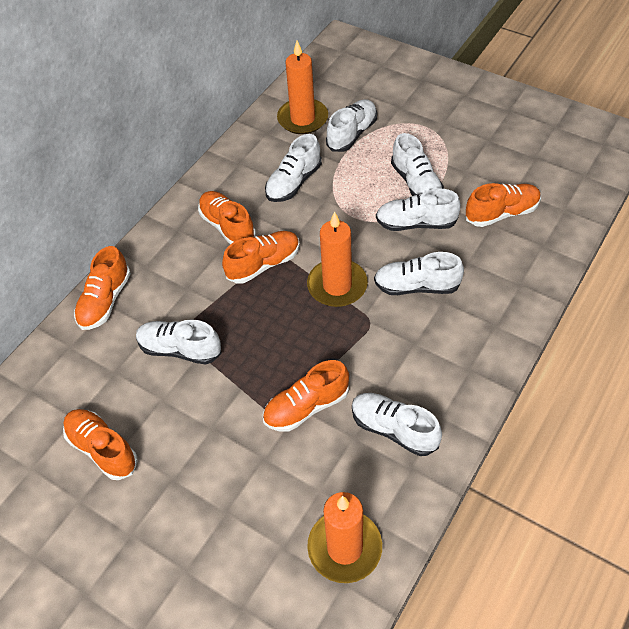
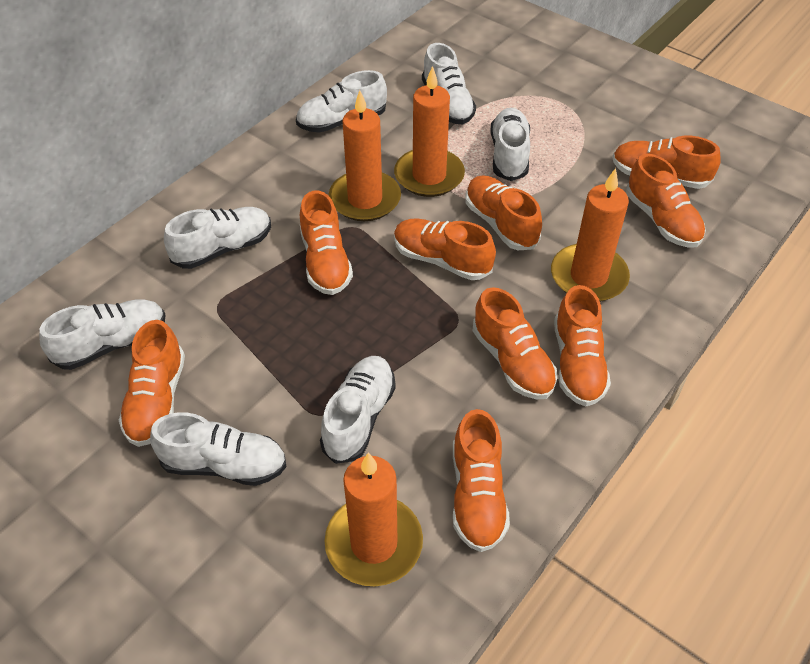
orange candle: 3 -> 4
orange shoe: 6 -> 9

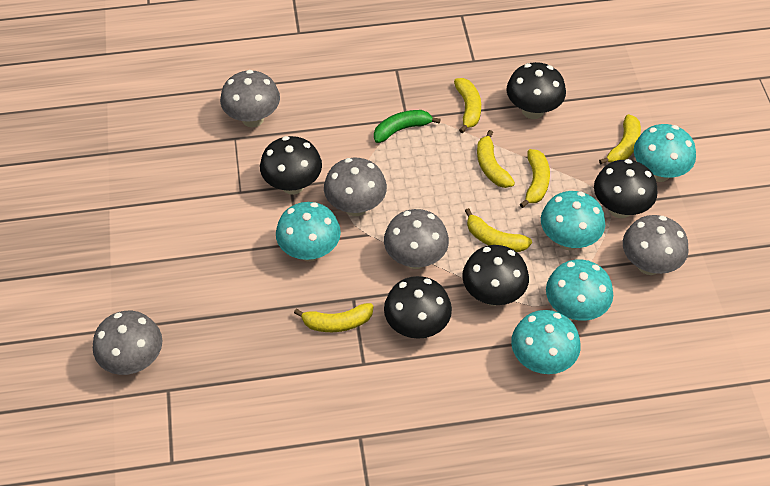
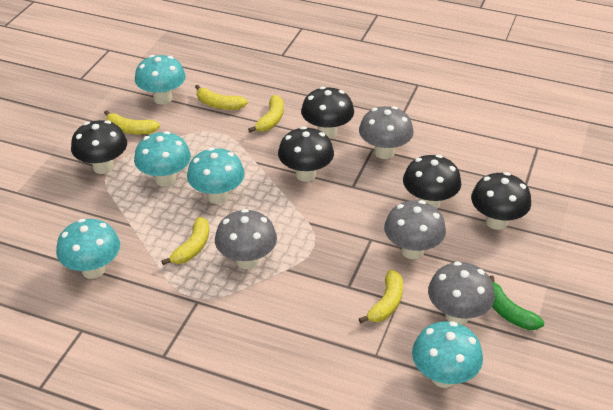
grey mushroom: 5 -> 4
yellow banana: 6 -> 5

* * *

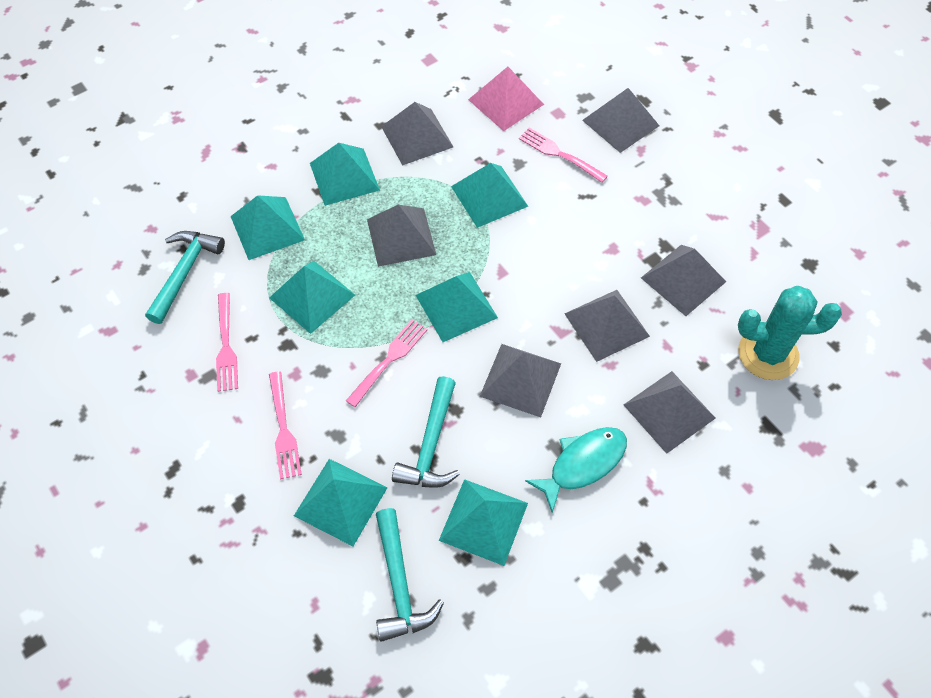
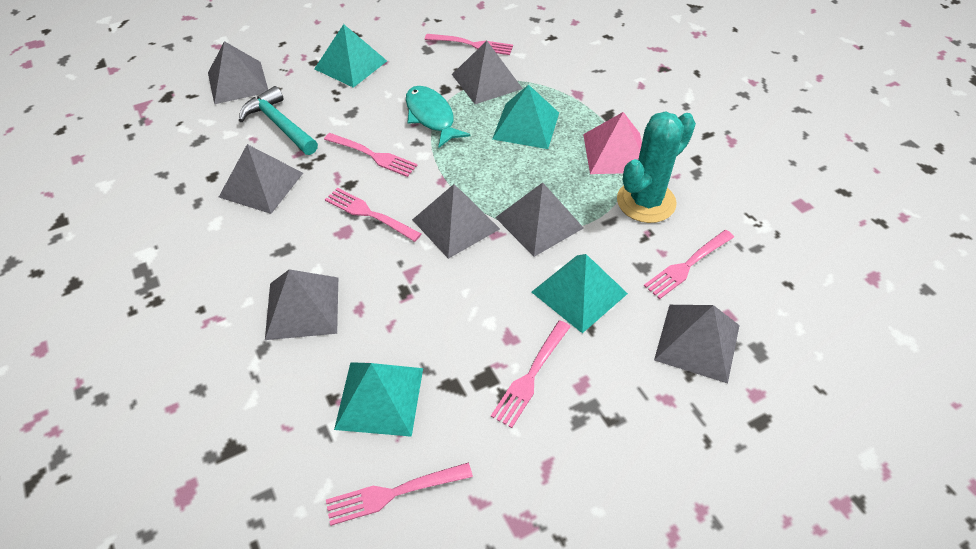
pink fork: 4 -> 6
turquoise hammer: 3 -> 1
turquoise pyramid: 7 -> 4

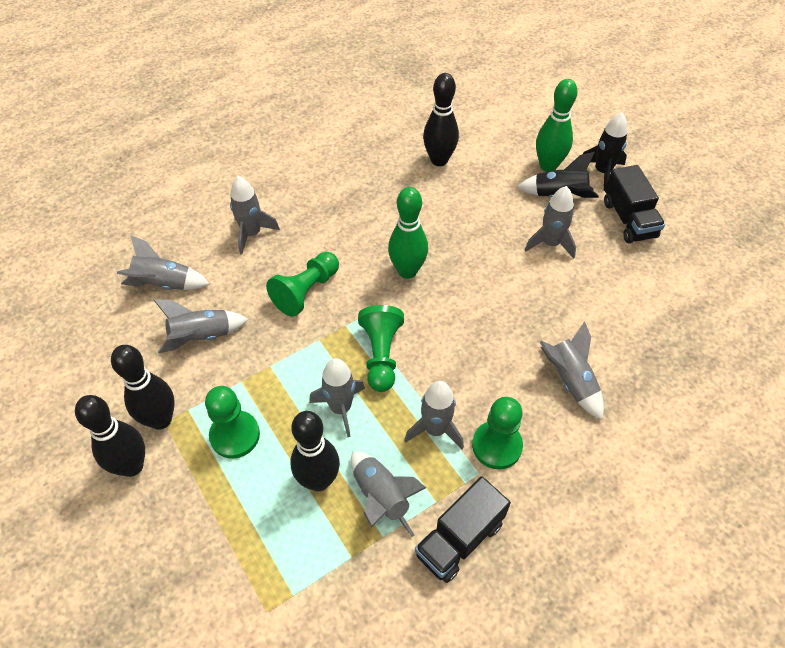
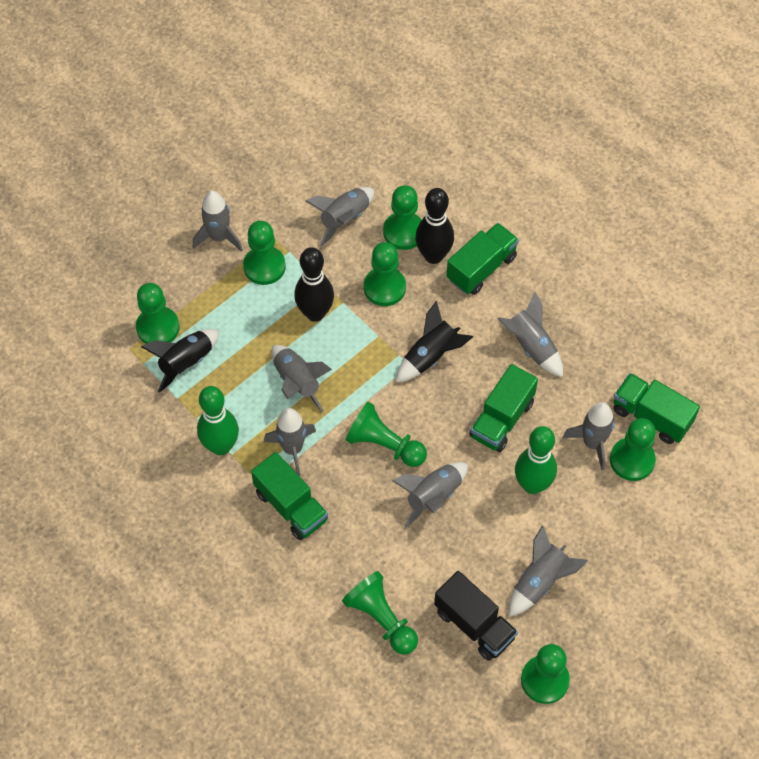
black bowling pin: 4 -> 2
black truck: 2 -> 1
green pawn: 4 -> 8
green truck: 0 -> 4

_Your goal_
Reproduce exactly the lines of the records above from the one with "black bowling pin: 4 -> 2" to the one with "green truck: 0 -> 4", both included, and leave out everything else.

_Solution to this exercise_
black bowling pin: 4 -> 2
black truck: 2 -> 1
green pawn: 4 -> 8
green truck: 0 -> 4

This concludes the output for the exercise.